SUPPLIED MATERIAL:
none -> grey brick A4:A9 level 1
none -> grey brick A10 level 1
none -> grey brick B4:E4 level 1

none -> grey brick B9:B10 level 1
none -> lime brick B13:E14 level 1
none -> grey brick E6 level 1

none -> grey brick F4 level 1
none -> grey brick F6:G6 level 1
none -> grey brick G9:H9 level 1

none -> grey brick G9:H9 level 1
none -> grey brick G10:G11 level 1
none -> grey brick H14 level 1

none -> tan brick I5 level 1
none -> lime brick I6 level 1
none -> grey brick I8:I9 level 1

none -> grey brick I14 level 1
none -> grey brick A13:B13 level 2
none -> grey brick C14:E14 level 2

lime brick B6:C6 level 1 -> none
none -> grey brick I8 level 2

==

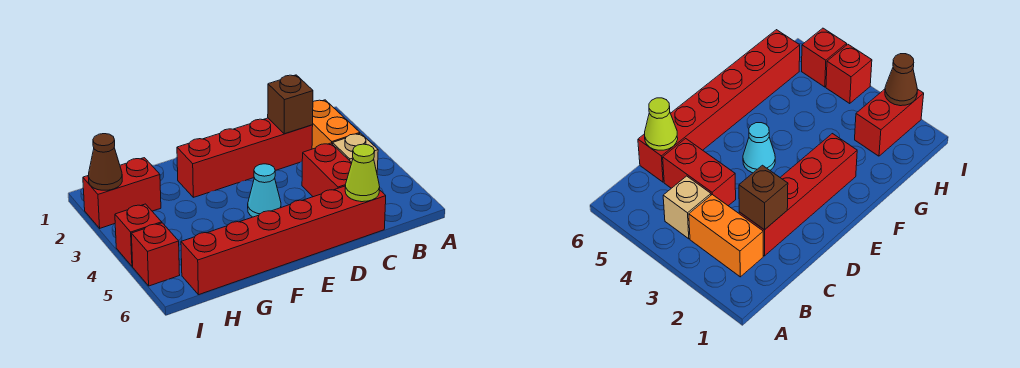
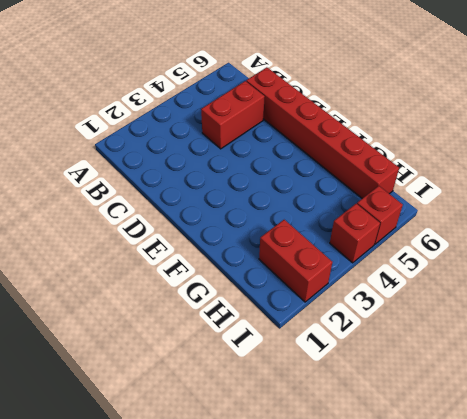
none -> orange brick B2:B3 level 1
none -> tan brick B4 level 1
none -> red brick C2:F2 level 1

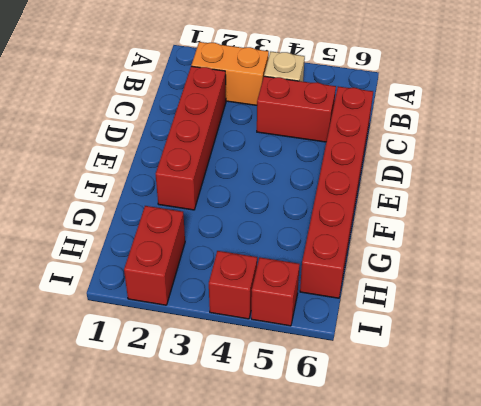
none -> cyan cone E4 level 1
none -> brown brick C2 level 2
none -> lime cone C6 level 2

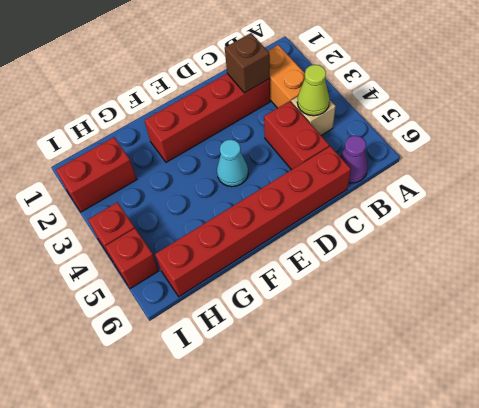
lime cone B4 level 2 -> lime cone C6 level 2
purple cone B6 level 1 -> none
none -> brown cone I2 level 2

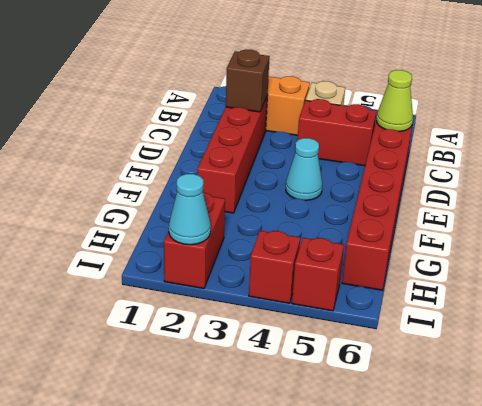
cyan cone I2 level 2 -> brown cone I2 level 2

--

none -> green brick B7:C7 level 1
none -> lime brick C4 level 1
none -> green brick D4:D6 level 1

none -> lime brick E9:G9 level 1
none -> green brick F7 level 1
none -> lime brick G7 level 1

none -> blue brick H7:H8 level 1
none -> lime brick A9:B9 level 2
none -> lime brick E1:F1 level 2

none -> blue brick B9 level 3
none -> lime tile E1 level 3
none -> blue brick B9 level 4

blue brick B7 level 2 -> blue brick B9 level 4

EXERCISE GOAL: For this exercise, please output exactly the lines above starting at the line with "none -> lime brick E9:G9 level 1" and ending at the line with "none -> blue brick B9 level 4", ends included.

WORKED SOLUTION:
none -> lime brick E9:G9 level 1
none -> green brick F7 level 1
none -> lime brick G7 level 1

none -> blue brick H7:H8 level 1
none -> lime brick A9:B9 level 2
none -> lime brick E1:F1 level 2

none -> blue brick B9 level 3
none -> lime tile E1 level 3
none -> blue brick B9 level 4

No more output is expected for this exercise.